## Exercise directions:
Print each entry in full, word for word, with no pictures in the result.

## Colored object listings:
══════

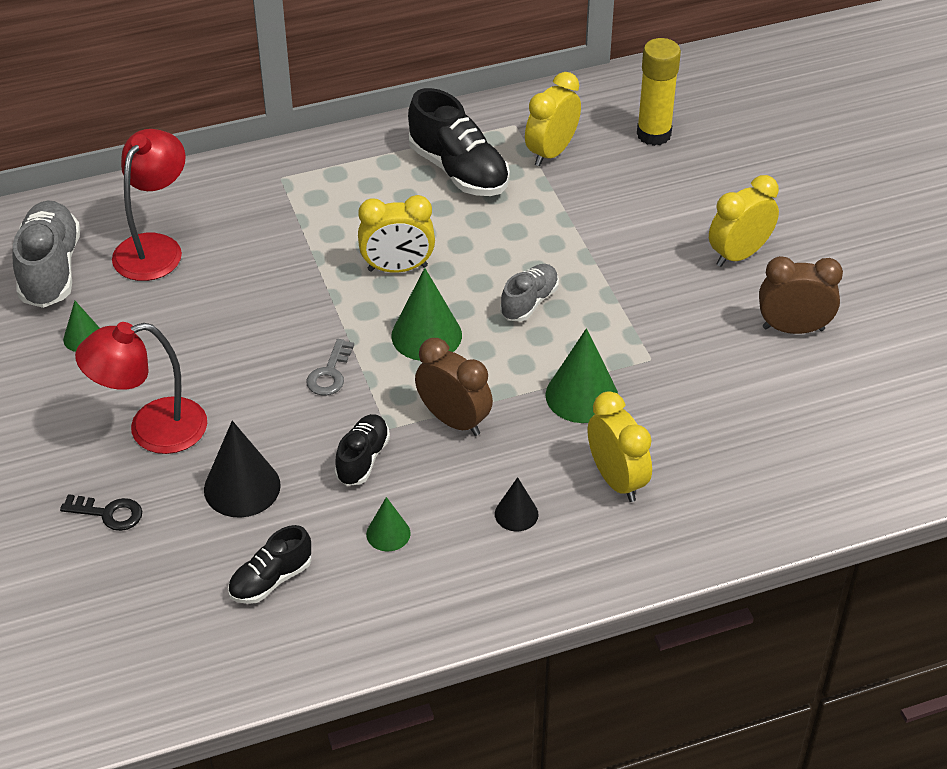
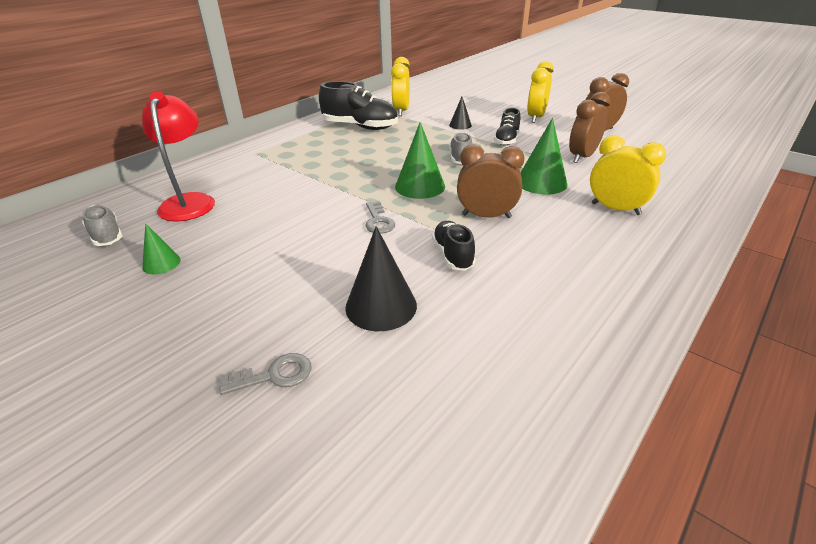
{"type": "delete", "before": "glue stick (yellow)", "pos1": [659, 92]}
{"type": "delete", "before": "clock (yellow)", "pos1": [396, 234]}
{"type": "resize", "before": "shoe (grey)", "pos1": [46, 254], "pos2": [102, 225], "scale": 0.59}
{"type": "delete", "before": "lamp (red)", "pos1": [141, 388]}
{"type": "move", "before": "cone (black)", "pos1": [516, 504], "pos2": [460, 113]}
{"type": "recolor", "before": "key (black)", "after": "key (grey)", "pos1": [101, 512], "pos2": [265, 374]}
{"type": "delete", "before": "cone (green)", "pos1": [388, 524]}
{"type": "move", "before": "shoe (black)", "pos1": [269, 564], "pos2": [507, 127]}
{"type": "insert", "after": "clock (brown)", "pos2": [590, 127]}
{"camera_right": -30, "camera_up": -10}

══════

## Problem solution:
{"type": "delete", "before": "glue stick (yellow)", "pos1": [659, 92]}
{"type": "delete", "before": "clock (yellow)", "pos1": [396, 234]}
{"type": "resize", "before": "shoe (grey)", "pos1": [46, 254], "pos2": [102, 225], "scale": 0.59}
{"type": "delete", "before": "lamp (red)", "pos1": [141, 388]}
{"type": "move", "before": "cone (black)", "pos1": [516, 504], "pos2": [460, 113]}
{"type": "recolor", "before": "key (black)", "after": "key (grey)", "pos1": [101, 512], "pos2": [265, 374]}
{"type": "delete", "before": "cone (green)", "pos1": [388, 524]}
{"type": "move", "before": "shoe (black)", "pos1": [269, 564], "pos2": [507, 127]}
{"type": "insert", "after": "clock (brown)", "pos2": [590, 127]}
{"camera_right": -30, "camera_up": -10}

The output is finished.